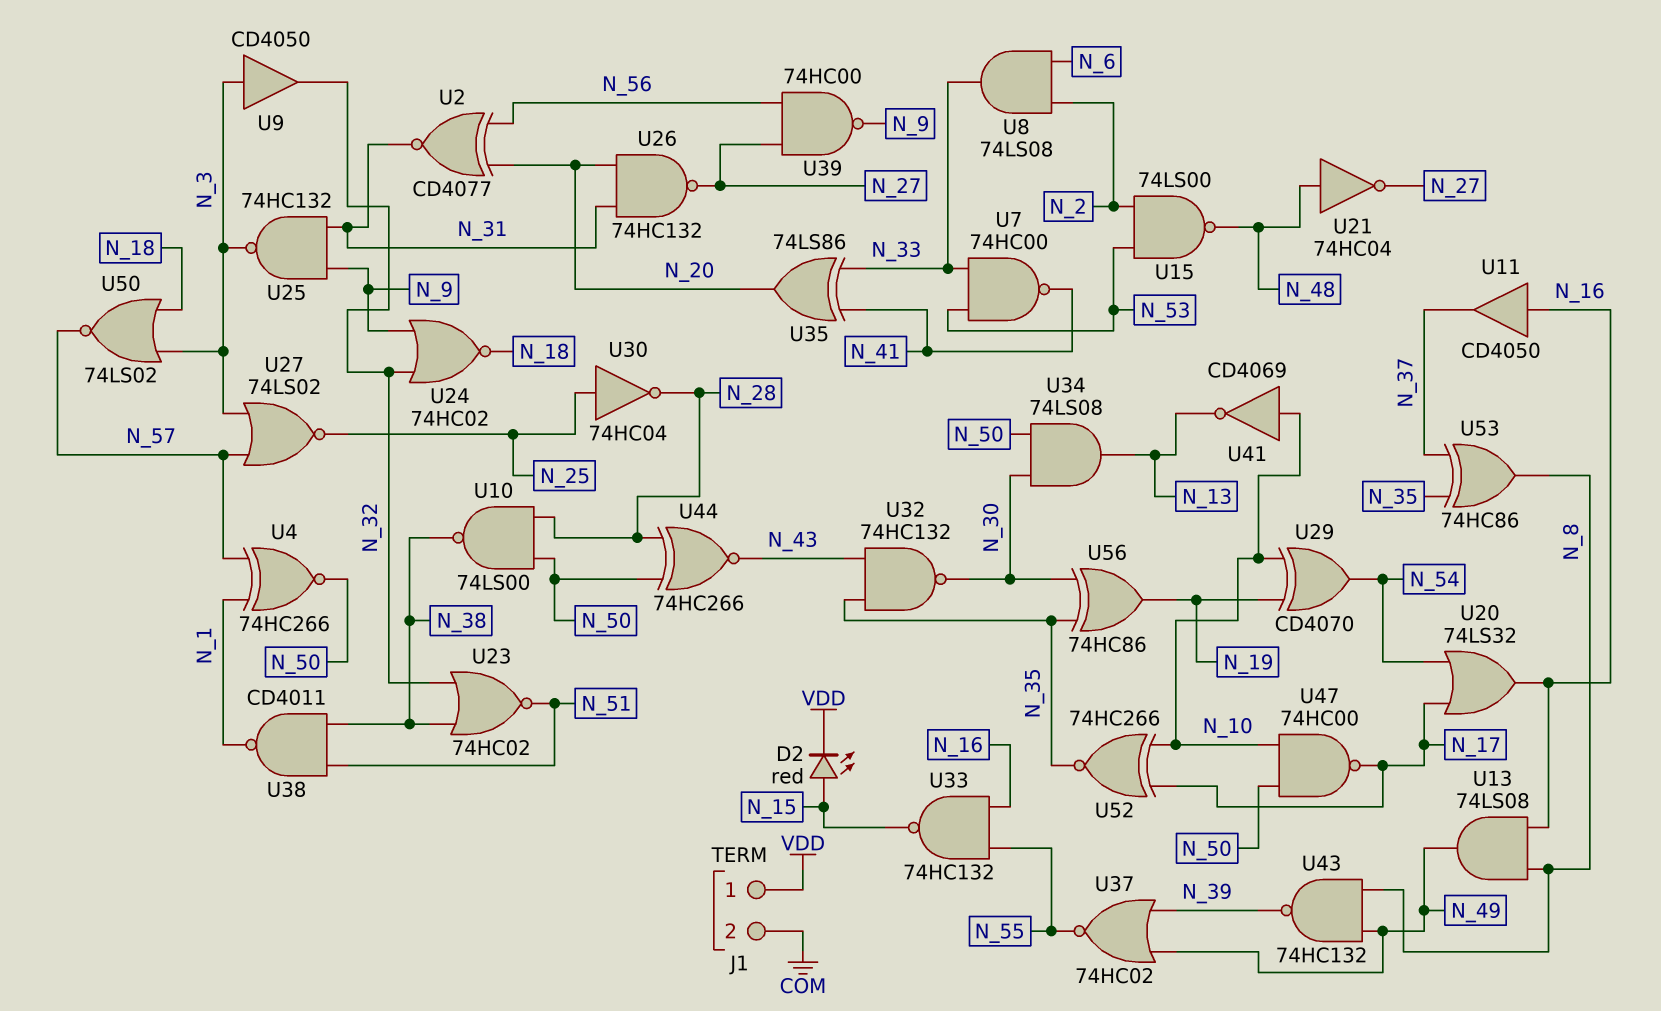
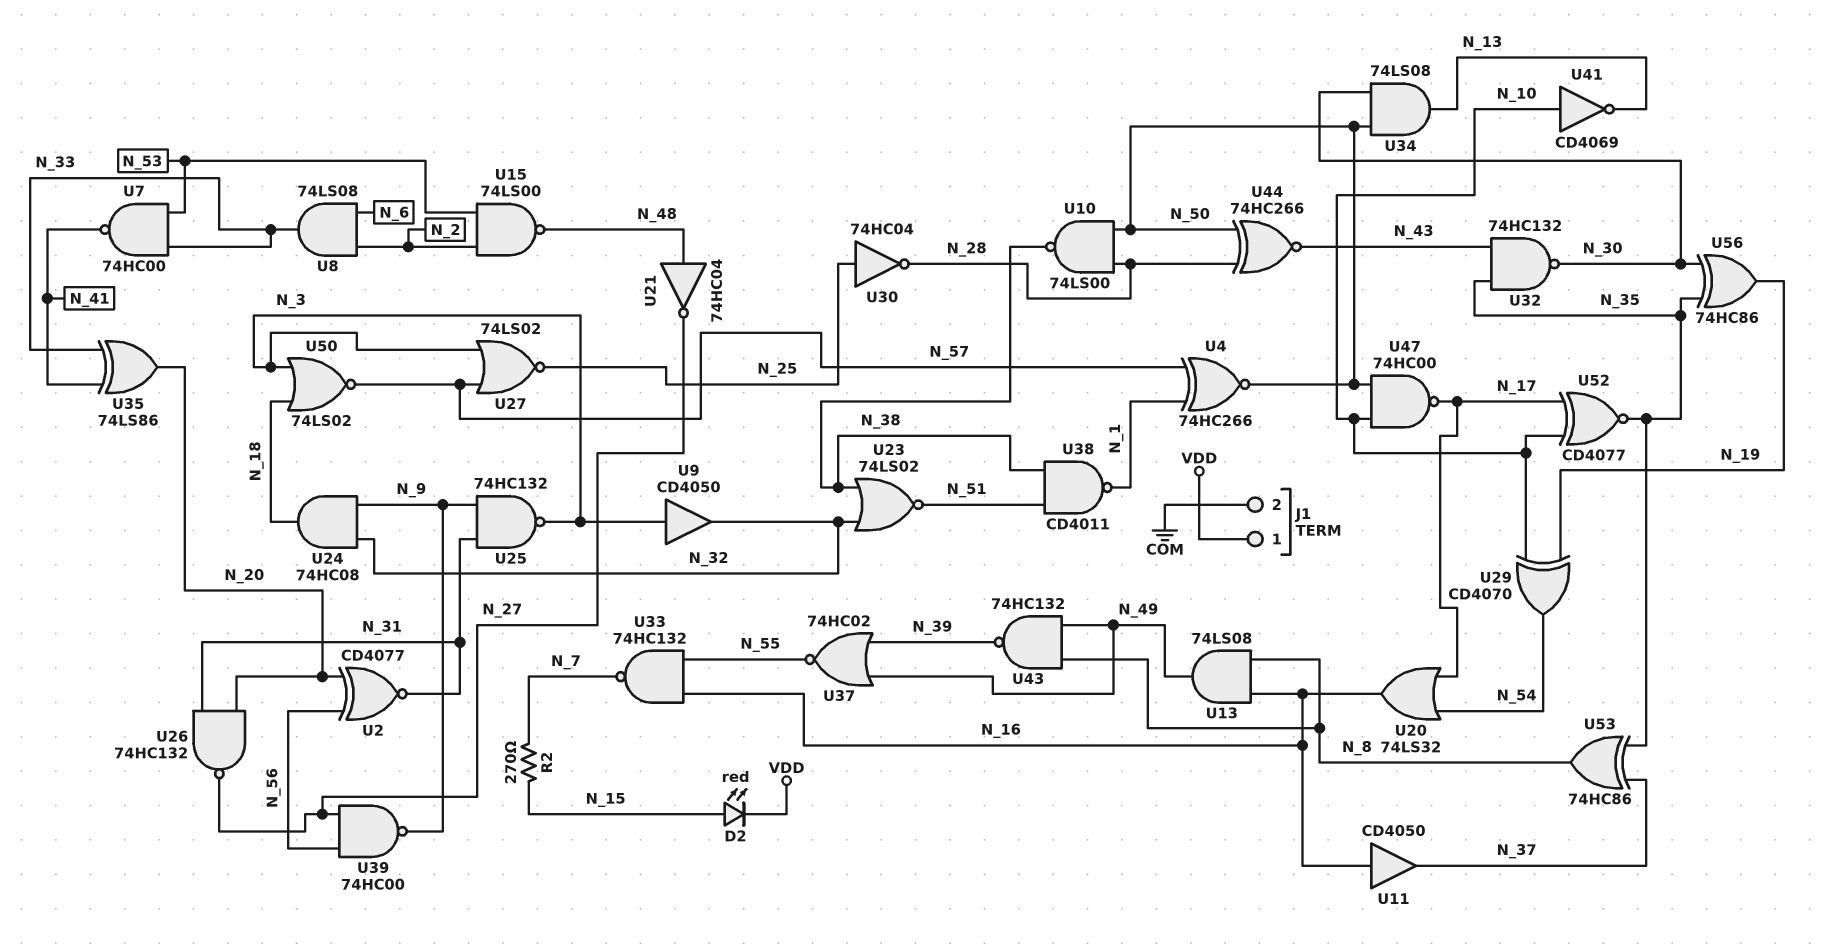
R2: none -> 270 (N_7, N_15)
U23: NOR 74HC02 (in N_32, in N_38, out N_51) -> NOR 74LS02 (in N_32, in N_38, out N_51)
U24: NOR 74HC02 (in N_9, in N_32, out N_18) -> AND 74HC08 (in N_9, in N_32, out N_18)
U33: NAND 74HC132 (in N_16, in N_55, out N_15) -> NAND 74HC132 (in N_16, in N_55, out N_7)
U52: XNOR 74HC266 (in N_10, in N_17, out N_35) -> XNOR CD4077 (in N_10, in N_17, out N_35)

Work to complete: Write out exactly the lines starting with the one that holds "U24: NOR 74HC02" and running through the last line above.

Answer:
U24: NOR 74HC02 (in N_9, in N_32, out N_18) -> AND 74HC08 (in N_9, in N_32, out N_18)
U33: NAND 74HC132 (in N_16, in N_55, out N_15) -> NAND 74HC132 (in N_16, in N_55, out N_7)
U52: XNOR 74HC266 (in N_10, in N_17, out N_35) -> XNOR CD4077 (in N_10, in N_17, out N_35)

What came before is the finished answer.